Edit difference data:
+-------+
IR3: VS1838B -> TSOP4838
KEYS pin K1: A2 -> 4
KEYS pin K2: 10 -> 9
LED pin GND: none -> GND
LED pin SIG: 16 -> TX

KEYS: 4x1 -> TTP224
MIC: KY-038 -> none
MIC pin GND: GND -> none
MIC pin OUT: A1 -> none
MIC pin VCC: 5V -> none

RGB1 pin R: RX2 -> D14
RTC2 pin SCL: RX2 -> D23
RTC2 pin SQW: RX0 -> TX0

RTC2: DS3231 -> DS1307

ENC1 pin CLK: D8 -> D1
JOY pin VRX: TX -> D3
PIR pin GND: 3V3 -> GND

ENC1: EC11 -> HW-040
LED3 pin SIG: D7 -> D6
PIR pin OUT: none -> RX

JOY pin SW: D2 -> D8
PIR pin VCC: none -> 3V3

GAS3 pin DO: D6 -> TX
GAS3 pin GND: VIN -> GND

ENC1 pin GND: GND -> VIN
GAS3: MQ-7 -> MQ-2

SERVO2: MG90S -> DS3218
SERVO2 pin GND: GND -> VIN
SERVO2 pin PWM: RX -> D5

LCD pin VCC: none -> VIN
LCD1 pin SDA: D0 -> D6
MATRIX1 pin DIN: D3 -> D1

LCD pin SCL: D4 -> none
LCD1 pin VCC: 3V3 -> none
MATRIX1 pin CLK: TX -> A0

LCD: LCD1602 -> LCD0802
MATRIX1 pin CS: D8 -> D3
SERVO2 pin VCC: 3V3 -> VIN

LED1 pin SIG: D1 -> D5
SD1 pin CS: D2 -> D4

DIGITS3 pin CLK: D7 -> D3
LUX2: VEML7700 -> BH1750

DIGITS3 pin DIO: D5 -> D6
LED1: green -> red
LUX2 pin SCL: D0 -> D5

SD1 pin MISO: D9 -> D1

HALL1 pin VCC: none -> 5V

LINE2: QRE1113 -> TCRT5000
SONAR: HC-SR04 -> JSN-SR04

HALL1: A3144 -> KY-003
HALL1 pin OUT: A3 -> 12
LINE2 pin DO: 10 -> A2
+-------+
Each record must appear again, word for word.

_Exercise output_
IR3: VS1838B -> TSOP4838
KEYS pin K1: A2 -> 4
KEYS pin K2: 10 -> 9
LED pin GND: none -> GND
LED pin SIG: 16 -> TX

KEYS: 4x1 -> TTP224
MIC: KY-038 -> none
MIC pin GND: GND -> none
MIC pin OUT: A1 -> none
MIC pin VCC: 5V -> none

RGB1 pin R: RX2 -> D14
RTC2 pin SCL: RX2 -> D23
RTC2 pin SQW: RX0 -> TX0

RTC2: DS3231 -> DS1307

ENC1 pin CLK: D8 -> D1
JOY pin VRX: TX -> D3
PIR pin GND: 3V3 -> GND

ENC1: EC11 -> HW-040
LED3 pin SIG: D7 -> D6
PIR pin OUT: none -> RX

JOY pin SW: D2 -> D8
PIR pin VCC: none -> 3V3

GAS3 pin DO: D6 -> TX
GAS3 pin GND: VIN -> GND

ENC1 pin GND: GND -> VIN
GAS3: MQ-7 -> MQ-2

SERVO2: MG90S -> DS3218
SERVO2 pin GND: GND -> VIN
SERVO2 pin PWM: RX -> D5

LCD pin VCC: none -> VIN
LCD1 pin SDA: D0 -> D6
MATRIX1 pin DIN: D3 -> D1

LCD pin SCL: D4 -> none
LCD1 pin VCC: 3V3 -> none
MATRIX1 pin CLK: TX -> A0

LCD: LCD1602 -> LCD0802
MATRIX1 pin CS: D8 -> D3
SERVO2 pin VCC: 3V3 -> VIN

LED1 pin SIG: D1 -> D5
SD1 pin CS: D2 -> D4

DIGITS3 pin CLK: D7 -> D3
LUX2: VEML7700 -> BH1750

DIGITS3 pin DIO: D5 -> D6
LED1: green -> red
LUX2 pin SCL: D0 -> D5

SD1 pin MISO: D9 -> D1

HALL1 pin VCC: none -> 5V

LINE2: QRE1113 -> TCRT5000
SONAR: HC-SR04 -> JSN-SR04

HALL1: A3144 -> KY-003
HALL1 pin OUT: A3 -> 12
LINE2 pin DO: 10 -> A2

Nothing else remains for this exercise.